(Colored object listings)
..............................
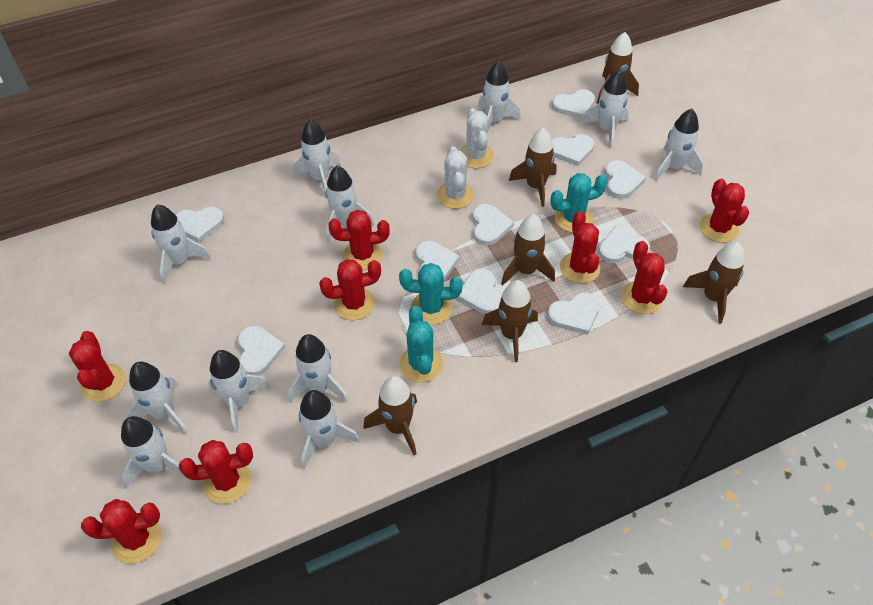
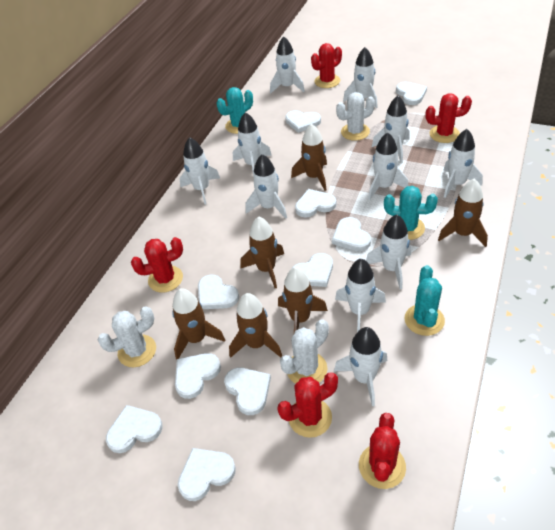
red cactus: 8 -> 5
white cactus: 2 -> 3

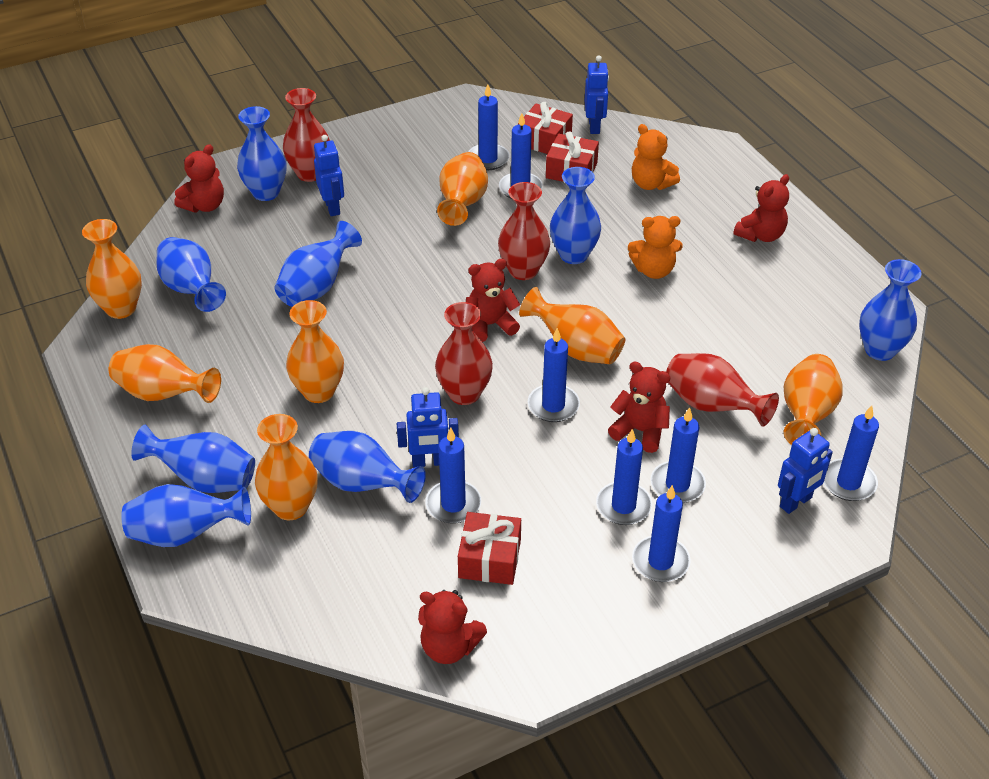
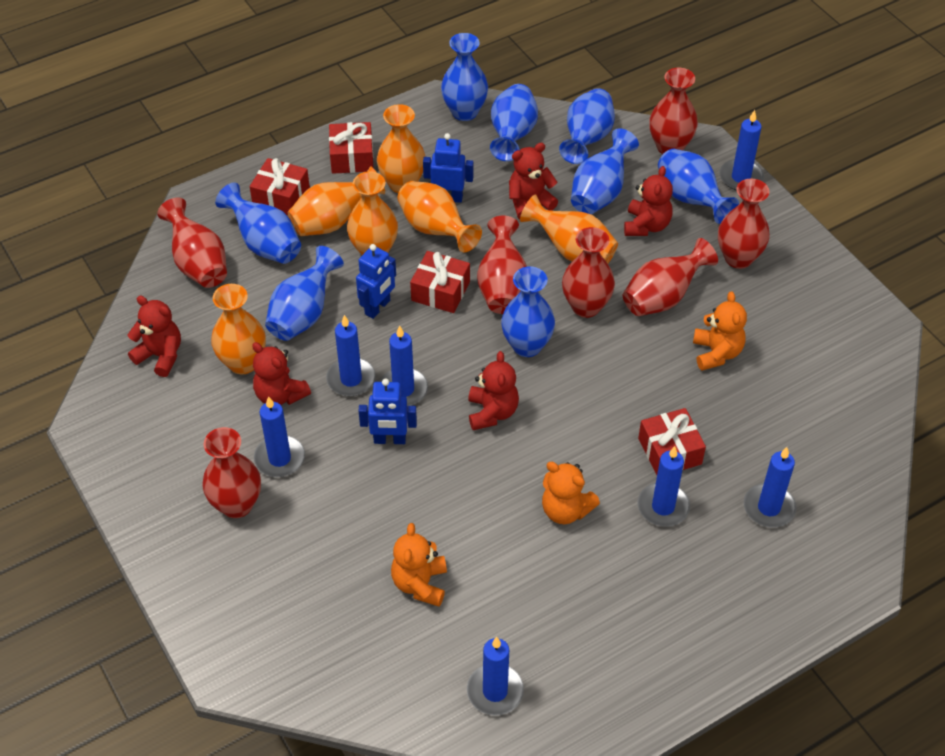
blue candle: 8 -> 7
blue robot: 4 -> 3
orange teddy bear: 2 -> 3
orange vase: 7 -> 6
red gift: 3 -> 4
red vase: 4 -> 7

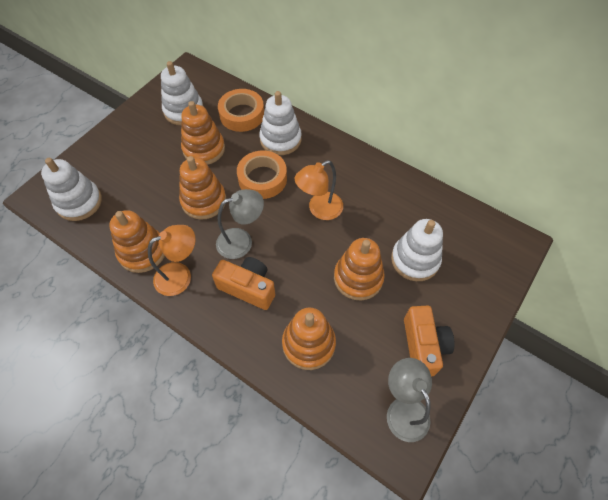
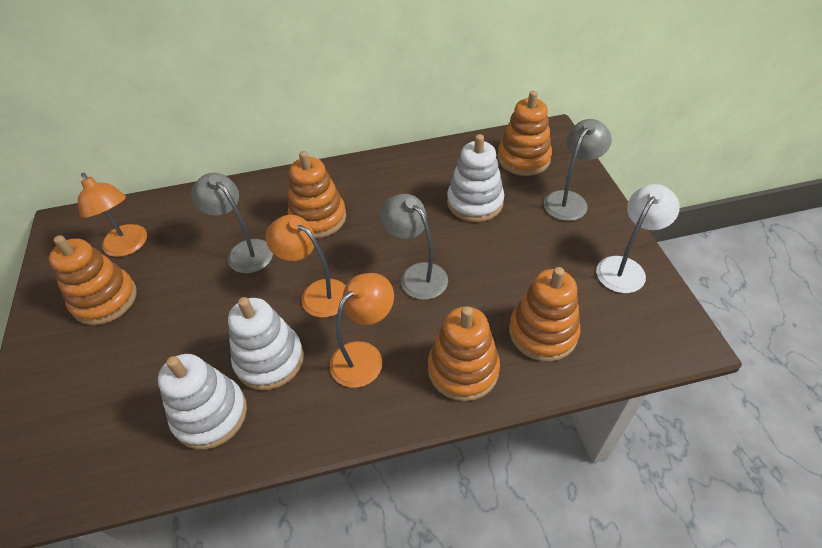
grey lamp: 2 -> 3
orange camera: 2 -> 0
orange lamp: 2 -> 3
orange tape: 2 -> 0
white lamp: 0 -> 1
white stacking toy: 4 -> 3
..............................
Transcribe the records above exactly, excluding every picture.

Solution for this task
red cactus: 8 -> 5
white cactus: 2 -> 3

blue candle: 8 -> 7
blue robot: 4 -> 3
orange teddy bear: 2 -> 3
orange vase: 7 -> 6
red gift: 3 -> 4
red vase: 4 -> 7

grey lamp: 2 -> 3
orange camera: 2 -> 0
orange lamp: 2 -> 3
orange tape: 2 -> 0
white lamp: 0 -> 1
white stacking toy: 4 -> 3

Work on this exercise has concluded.